:: Exercise goal ::
Determine how many lines of the entries that follow contain "turned", and respond with that number alone.

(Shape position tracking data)
----------------
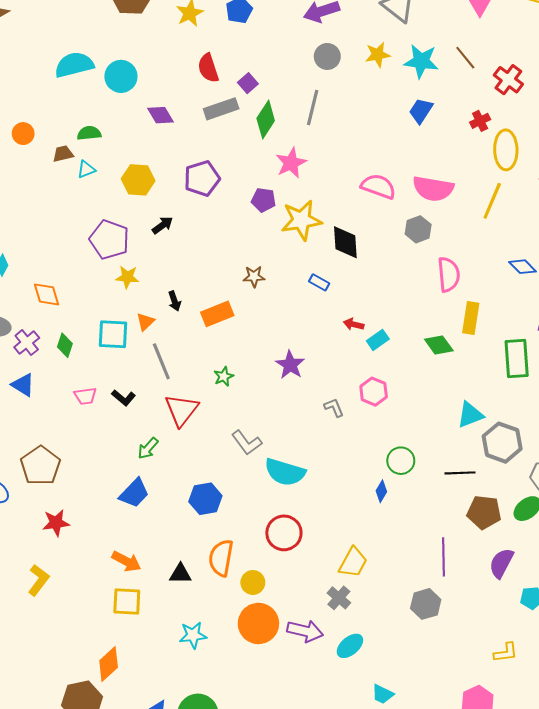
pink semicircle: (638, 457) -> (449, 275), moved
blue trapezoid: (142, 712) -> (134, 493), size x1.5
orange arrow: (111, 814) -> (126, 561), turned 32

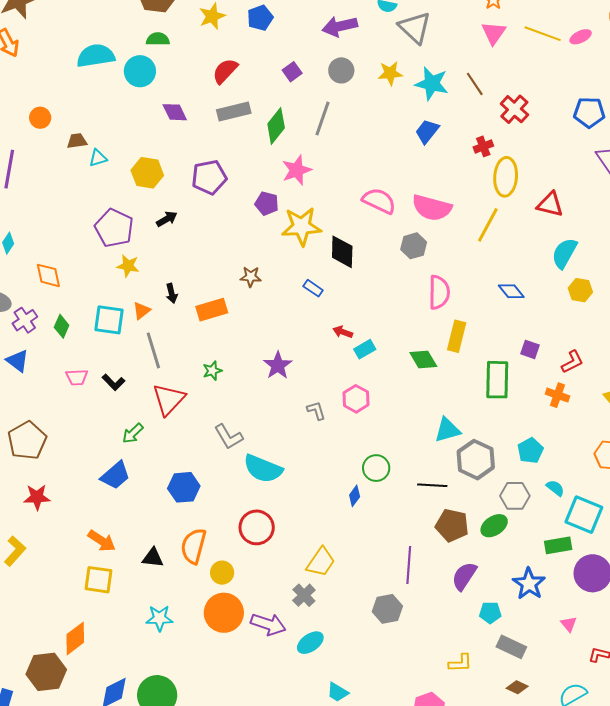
red semicircle: (208, 68) -> (225, 71), turned 56
purple square: (248, 83) -> (292, 72), moved
green semicircle: (89, 133) -> (158, 39), moved

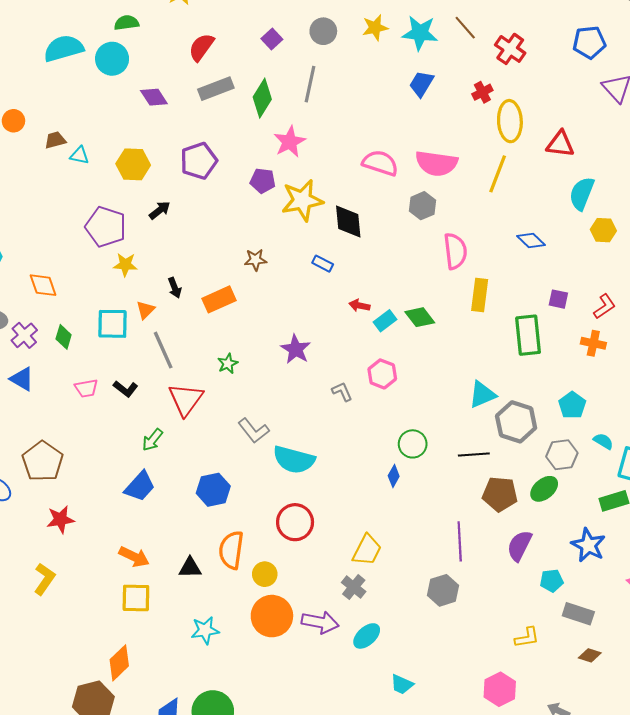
cyan triangle: (98, 158) -> (80, 155), turned 36
green diamond: (423, 359) -> (420, 317), moved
----------------
:: Answer to this task ::
3